Instructions to follow:
Report the count of lines containing the word "filing" in these records, with no other text.

═══ Records supplied

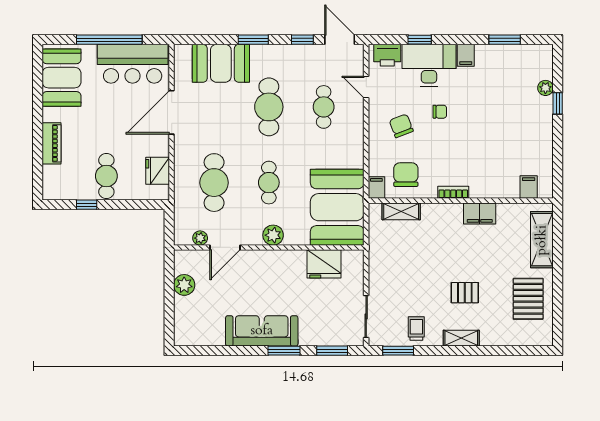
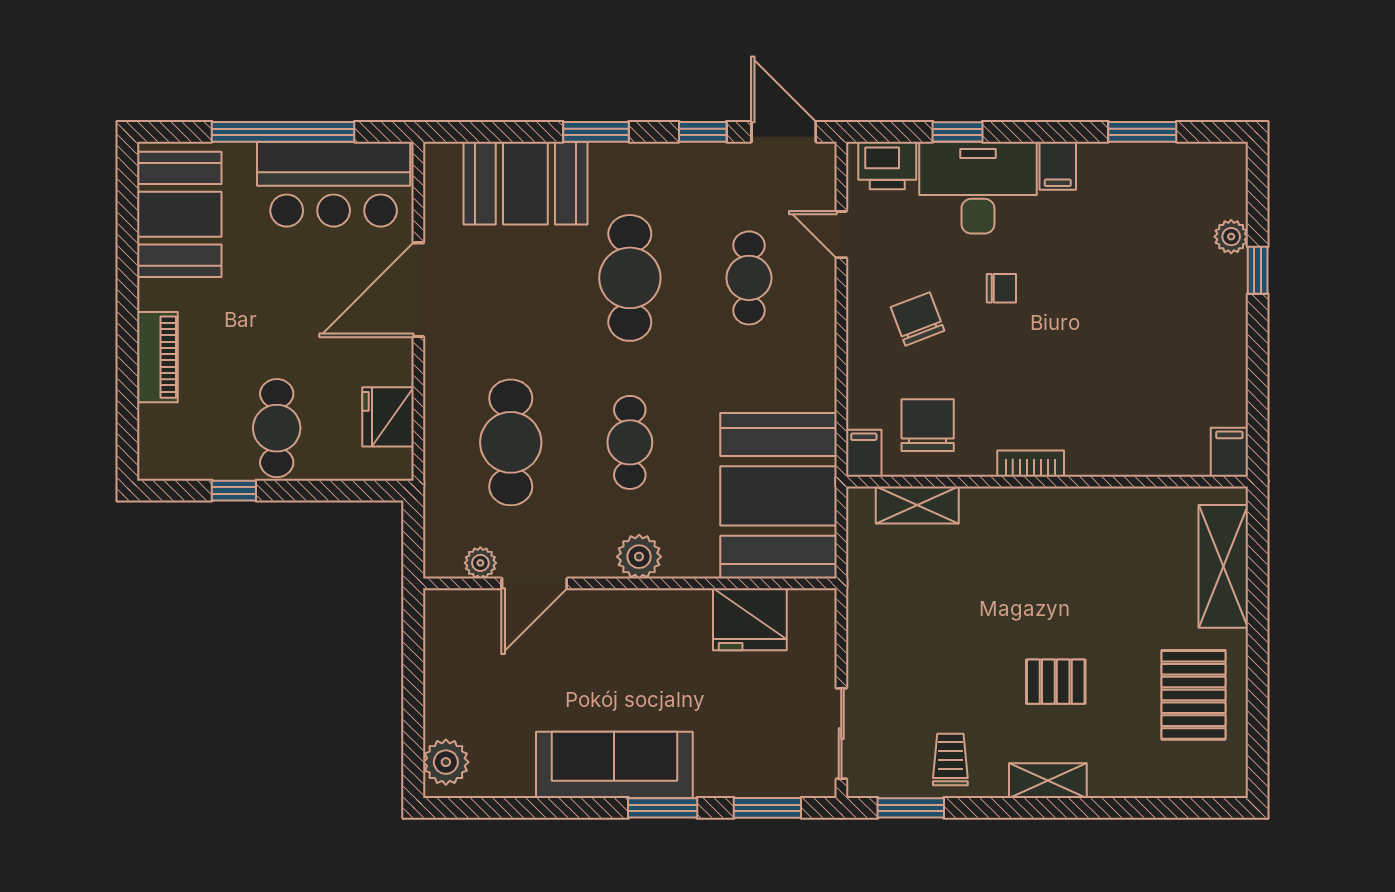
filing cabinet: (529, 187) -> (1229, 452), moved
filing cabinet: (480, 213) -> (1088, 510), removed
plant: (184, 285) -> (446, 762), moved

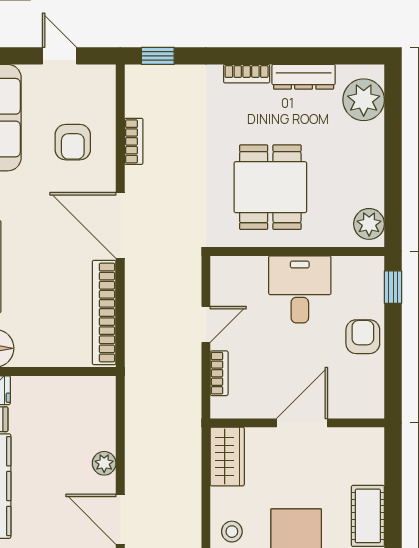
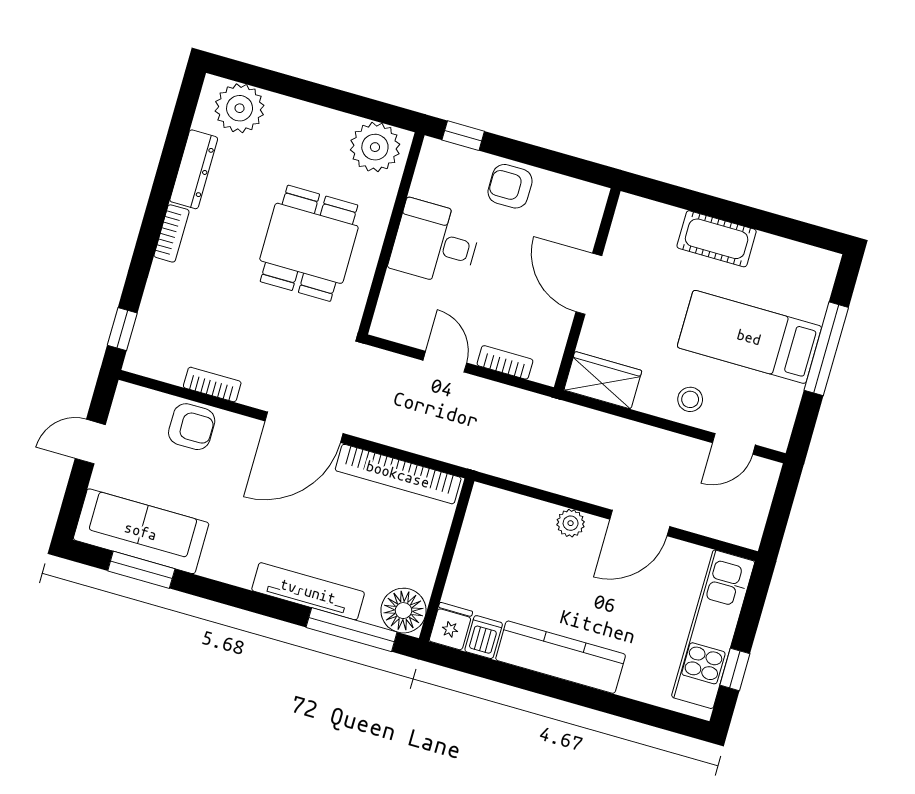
armchair: (73, 142) -> (192, 427), moved
dining table: (270, 187) -> (309, 243), turned 90
plant: (369, 224) -> (375, 147), width x1.36, depth x1.36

══════

Expected answer:
2